Reproduce word for word every line from the one containing "brown rocket: 8 -> 4" to the final line of the data below; omit the pictures.

Records provided
○ ○ ○ ○

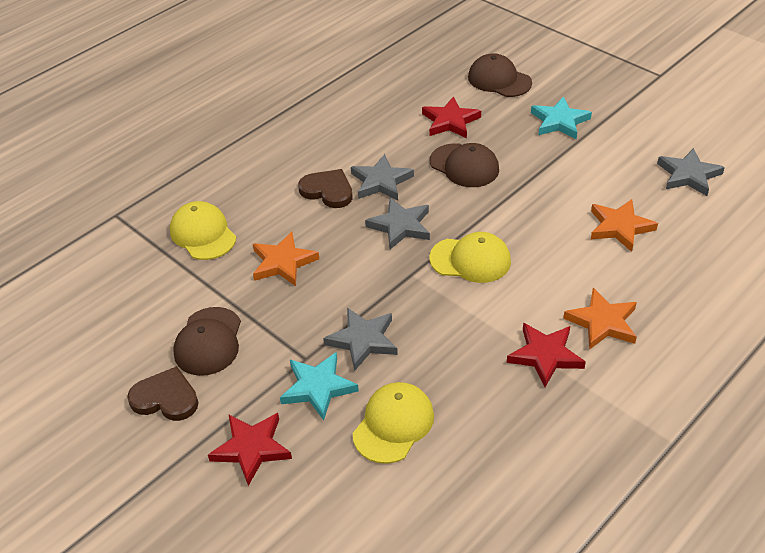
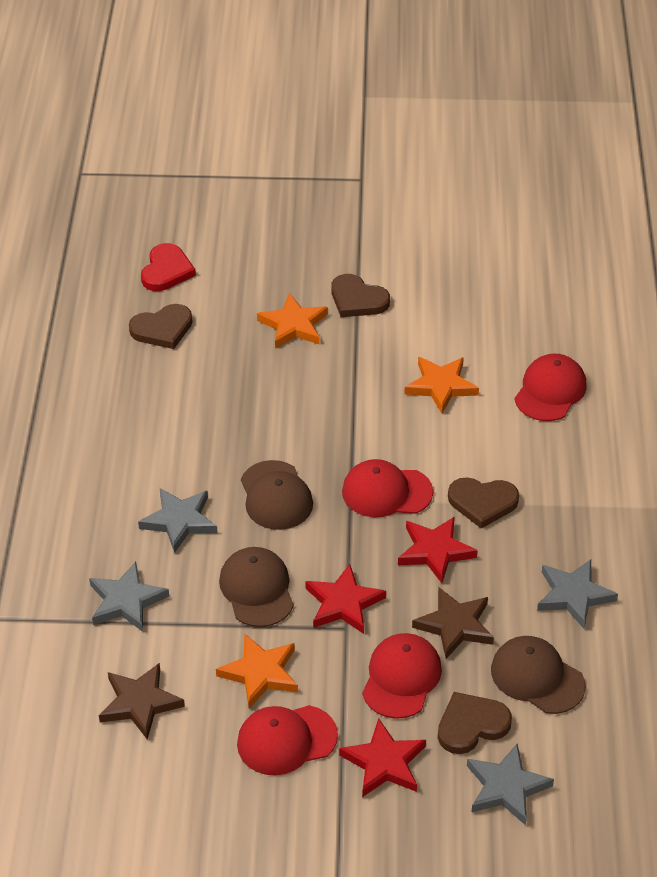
brown heart: 2 -> 4
brown star: 0 -> 2
red cap: 0 -> 4
red heart: 0 -> 1
turquoise star: 2 -> 0
yellow cap: 3 -> 0

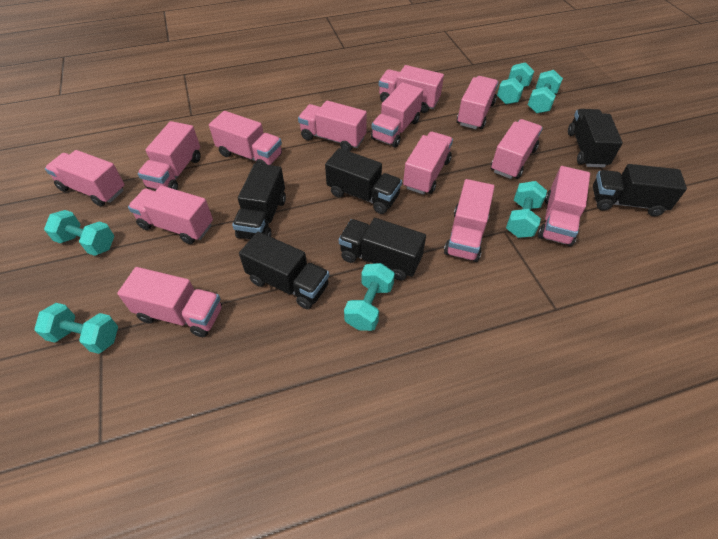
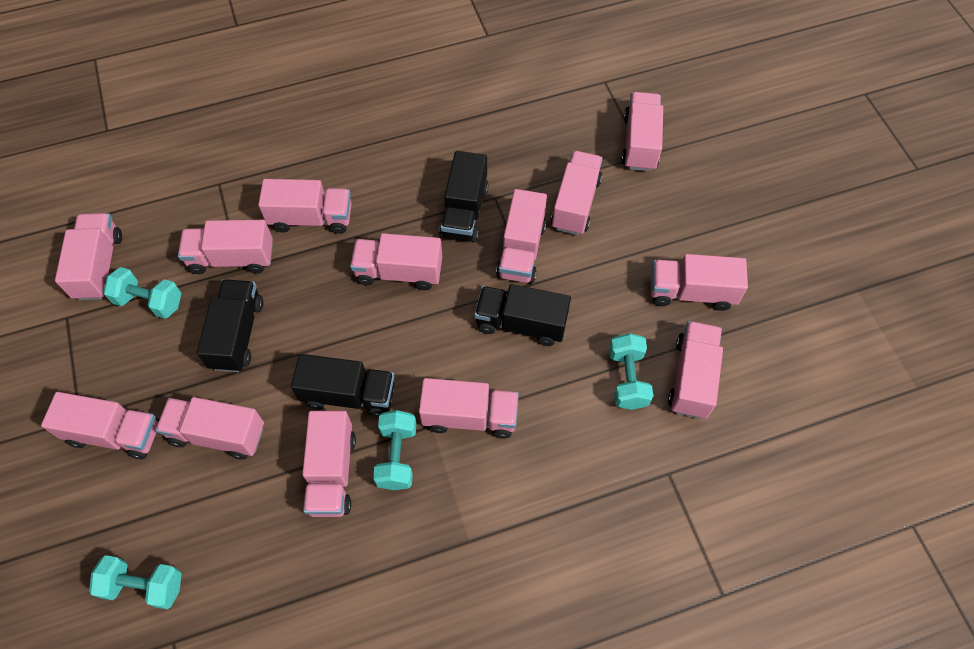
black truck: 6 -> 4
turquoise dumbbell: 6 -> 4

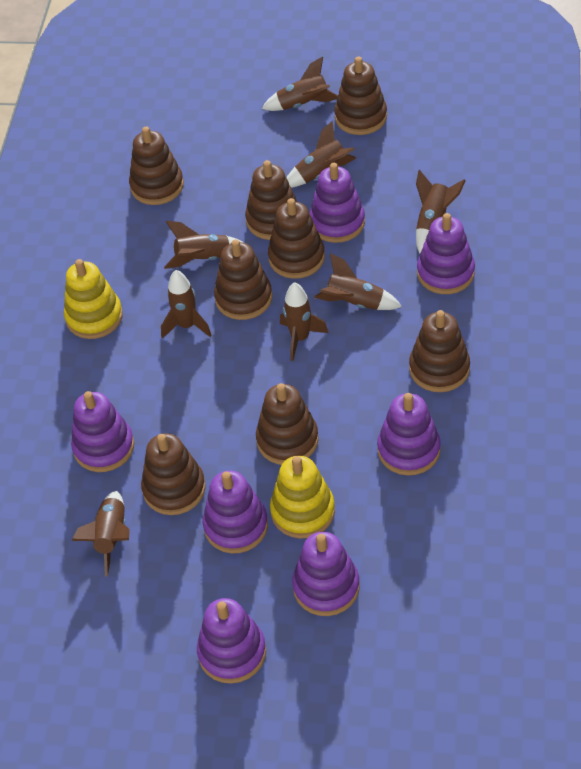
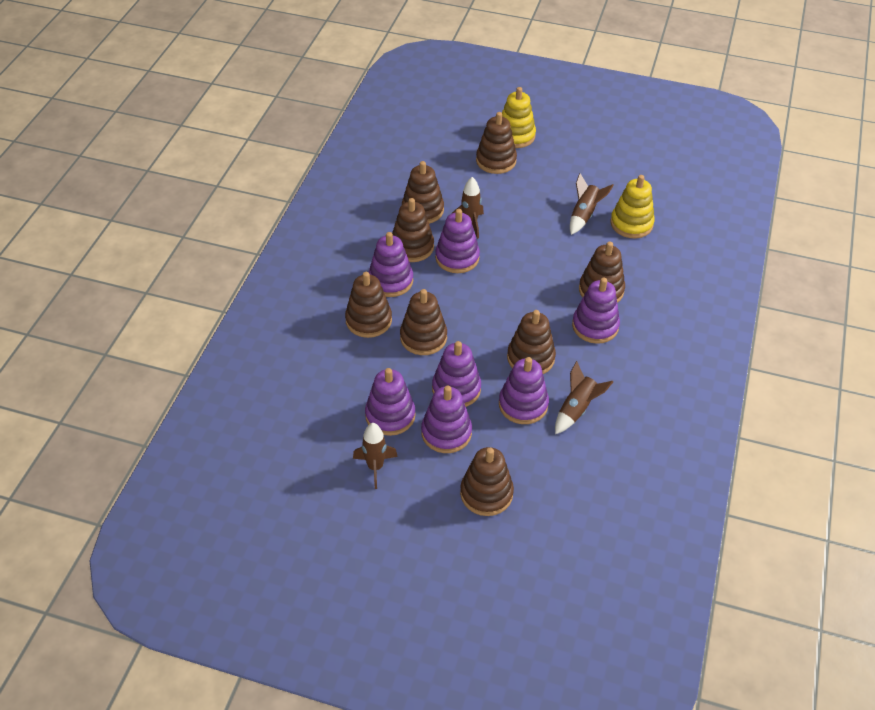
brown rocket: 8 -> 4

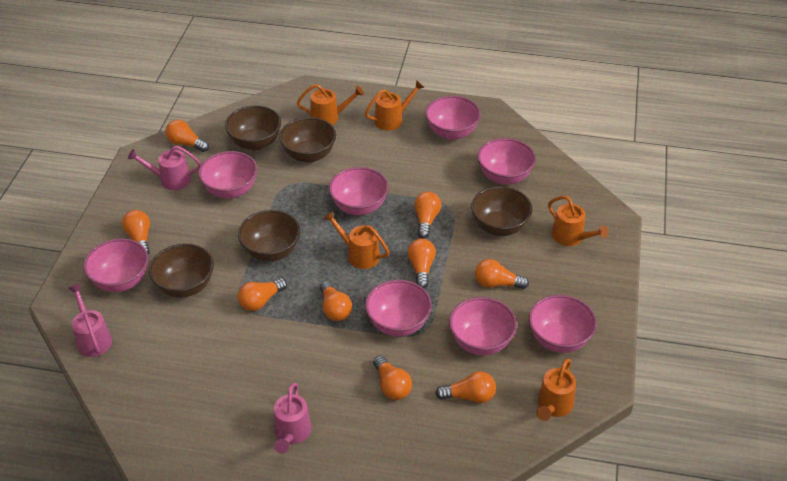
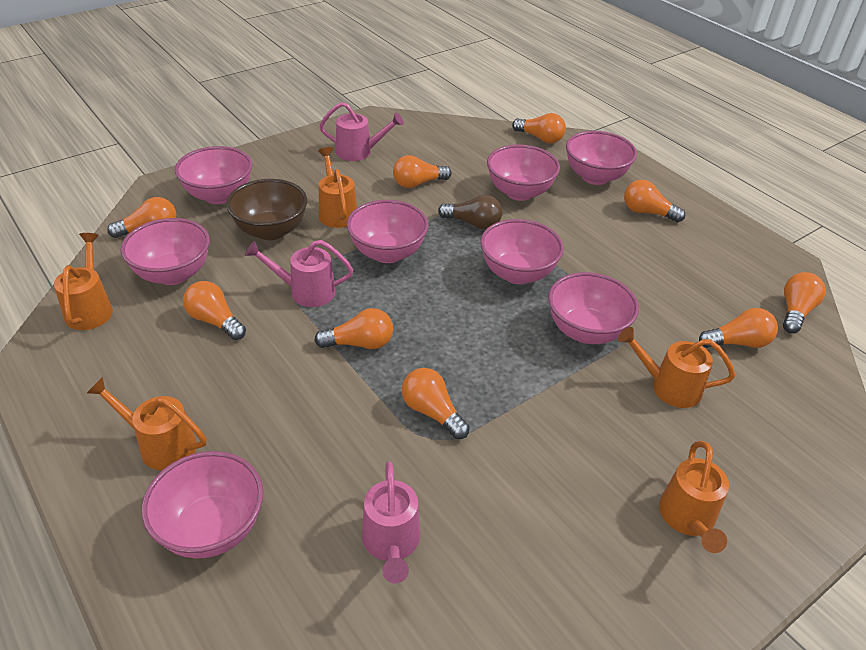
brown bowl: 5 -> 1
brown light bulb: 0 -> 1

○ ○ ○ ○

Answer below
brown rocket: 8 -> 4

brown bowl: 5 -> 1
brown light bulb: 0 -> 1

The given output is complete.